### The task:
Your job is to set down the stretch of entries that opens with the line containing "C10: none -> 1nF (IC4/THR, RAMP)" and closes with the line containing "T1: NMOS BSS138". Keep both end lines, copy each exactly, and add nothing.

### Dataset entries:
----

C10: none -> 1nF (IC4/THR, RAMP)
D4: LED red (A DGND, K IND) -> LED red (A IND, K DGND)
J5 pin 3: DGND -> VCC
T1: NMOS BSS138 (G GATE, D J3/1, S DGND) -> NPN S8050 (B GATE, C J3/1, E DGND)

----

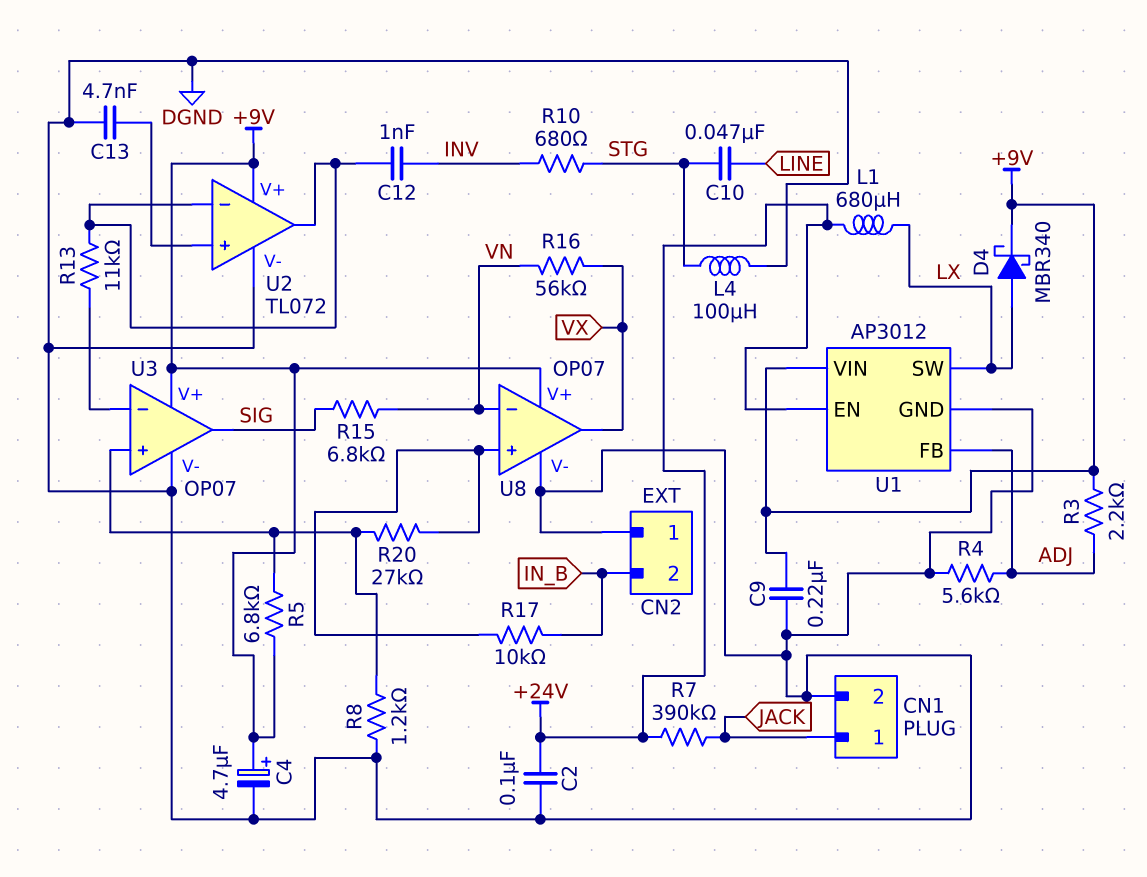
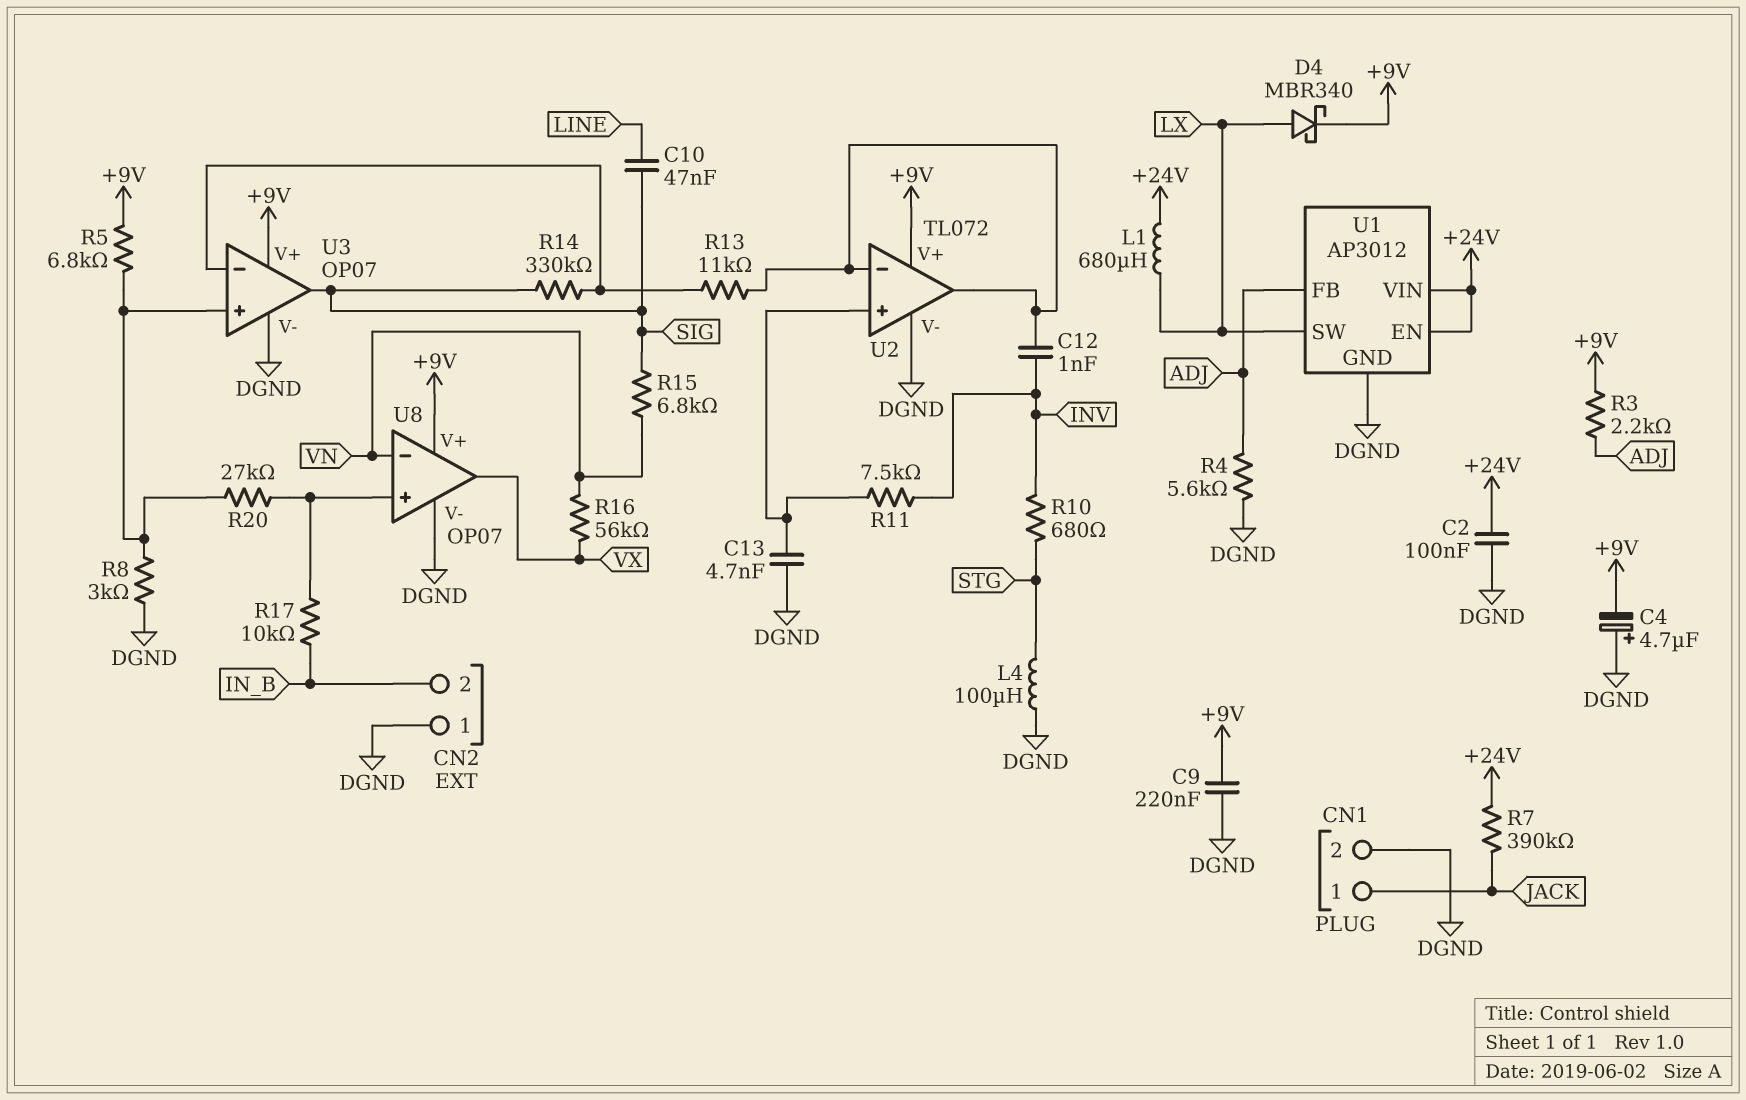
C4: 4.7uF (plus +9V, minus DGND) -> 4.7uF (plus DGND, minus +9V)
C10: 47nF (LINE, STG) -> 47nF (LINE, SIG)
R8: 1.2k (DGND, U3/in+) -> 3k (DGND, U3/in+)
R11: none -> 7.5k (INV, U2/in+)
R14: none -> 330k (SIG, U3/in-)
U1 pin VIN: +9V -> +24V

----

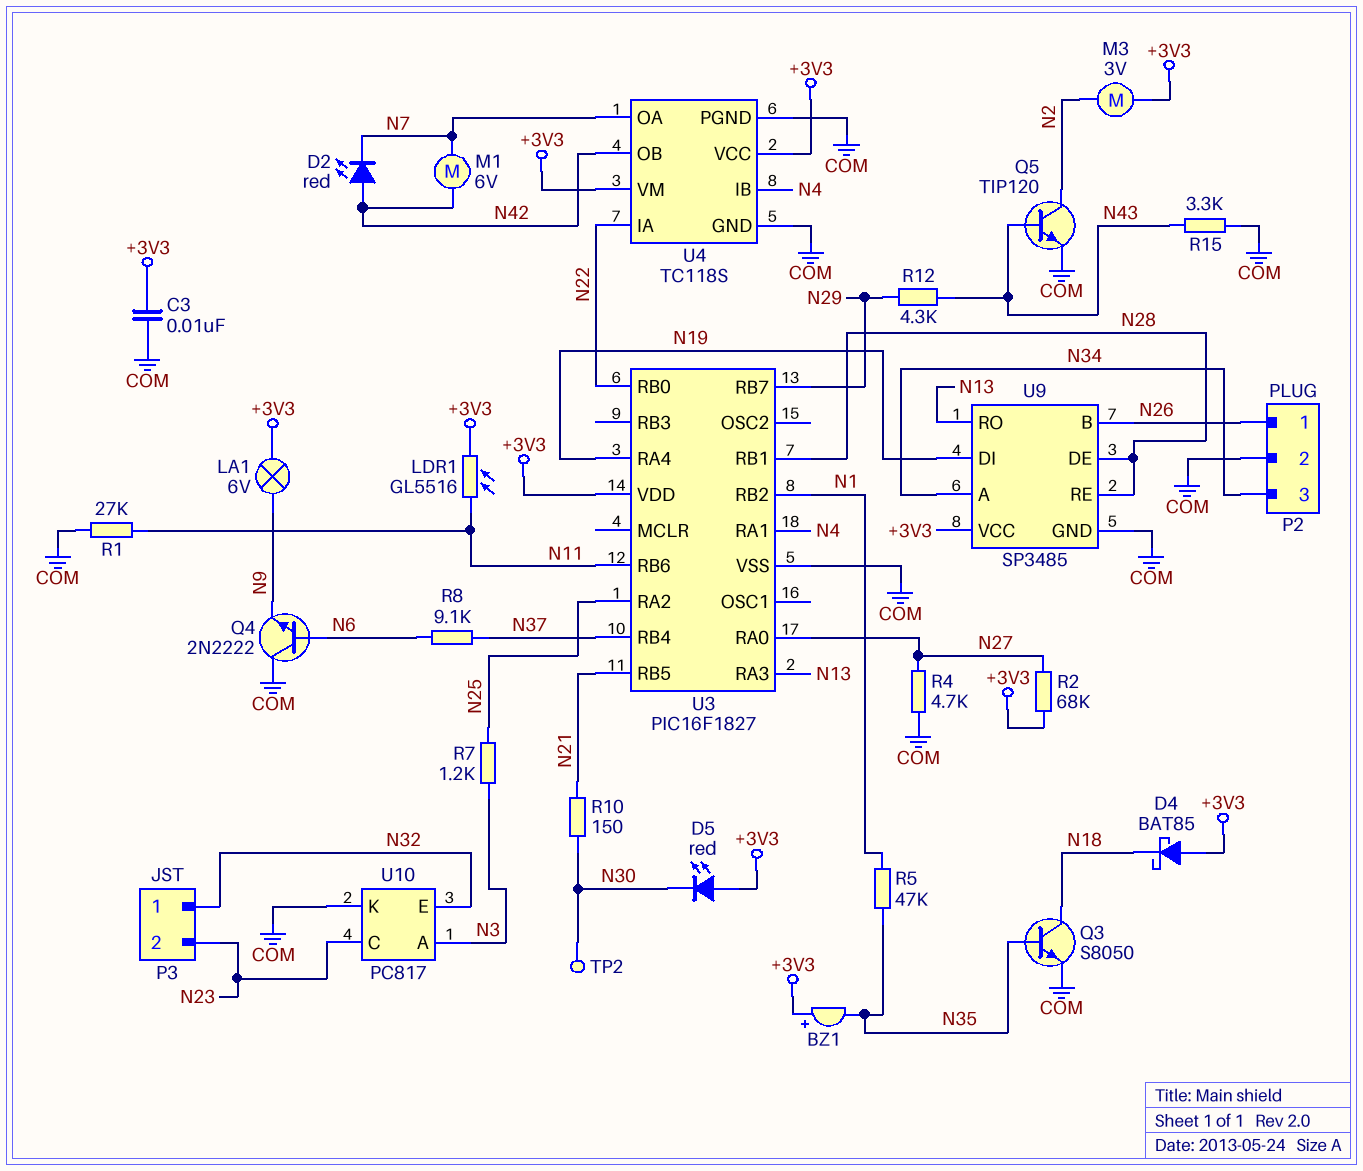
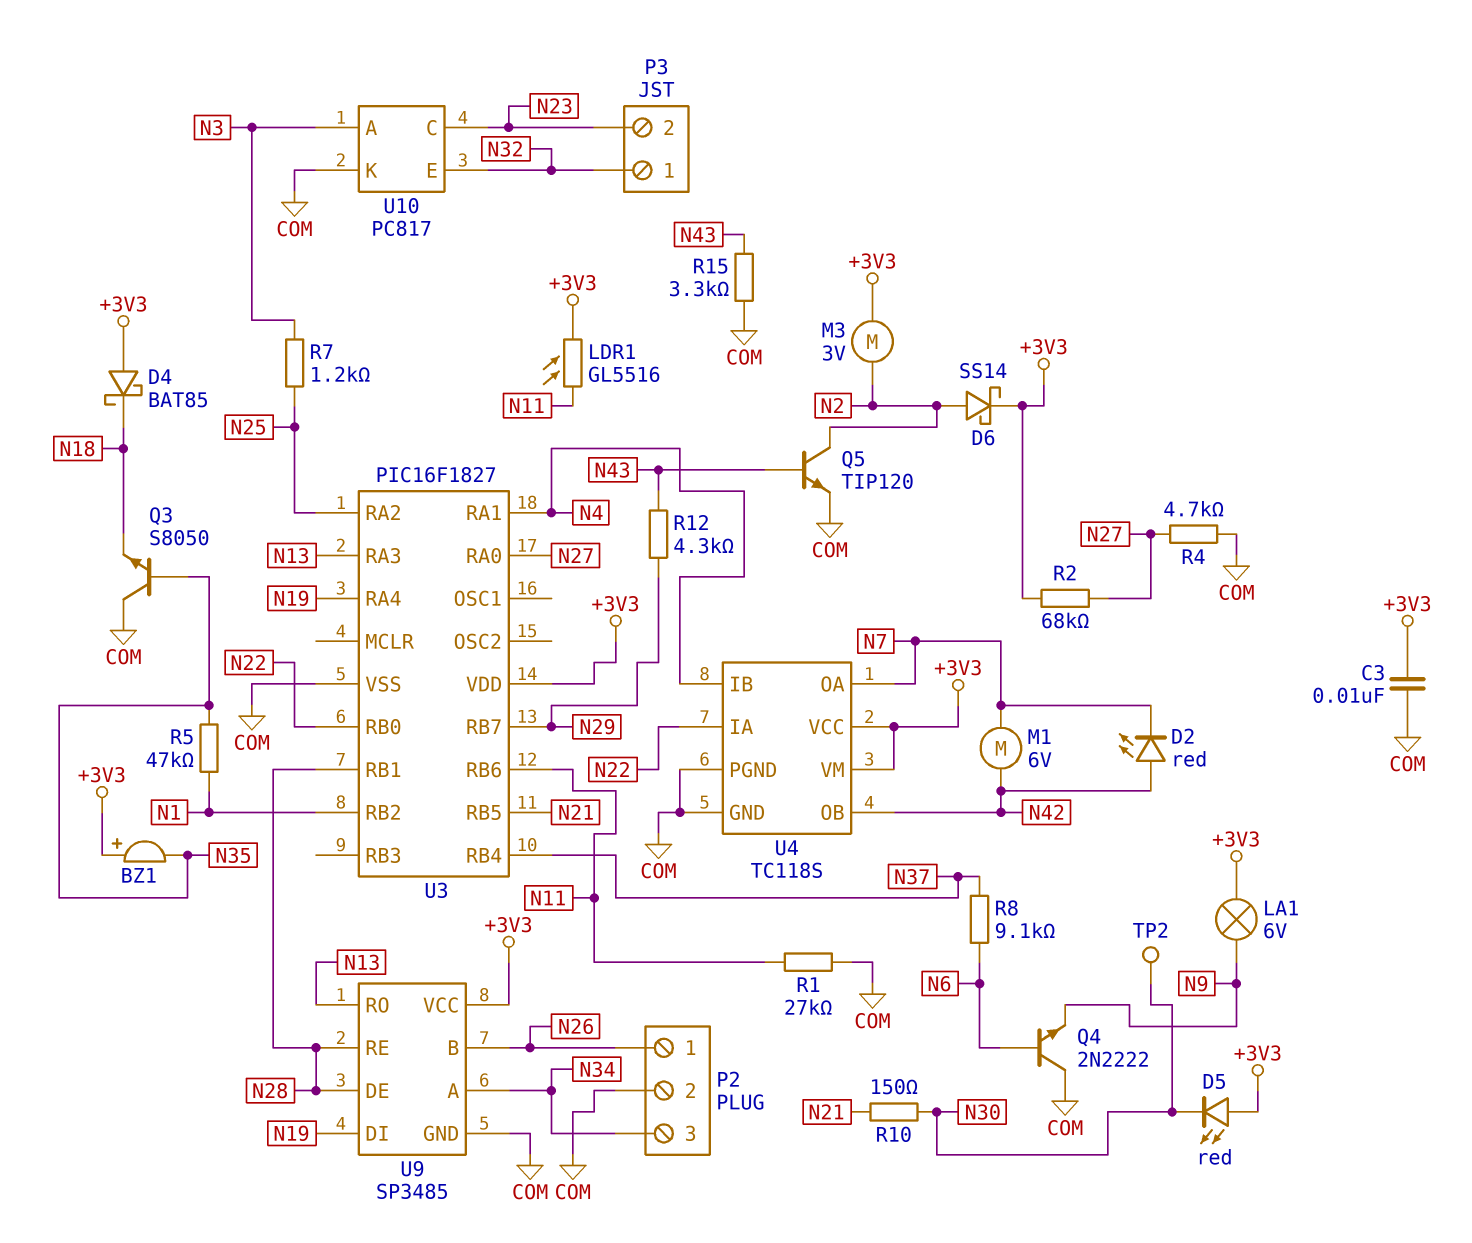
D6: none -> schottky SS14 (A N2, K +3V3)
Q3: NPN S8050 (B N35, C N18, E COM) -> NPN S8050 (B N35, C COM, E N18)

----

### Response box:
C10: none -> 1nF (IC4/THR, RAMP)
D4: LED red (A DGND, K IND) -> LED red (A IND, K DGND)
J5 pin 3: DGND -> VCC
T1: NMOS BSS138 (G GATE, D J3/1, S DGND) -> NPN S8050 (B GATE, C J3/1, E DGND)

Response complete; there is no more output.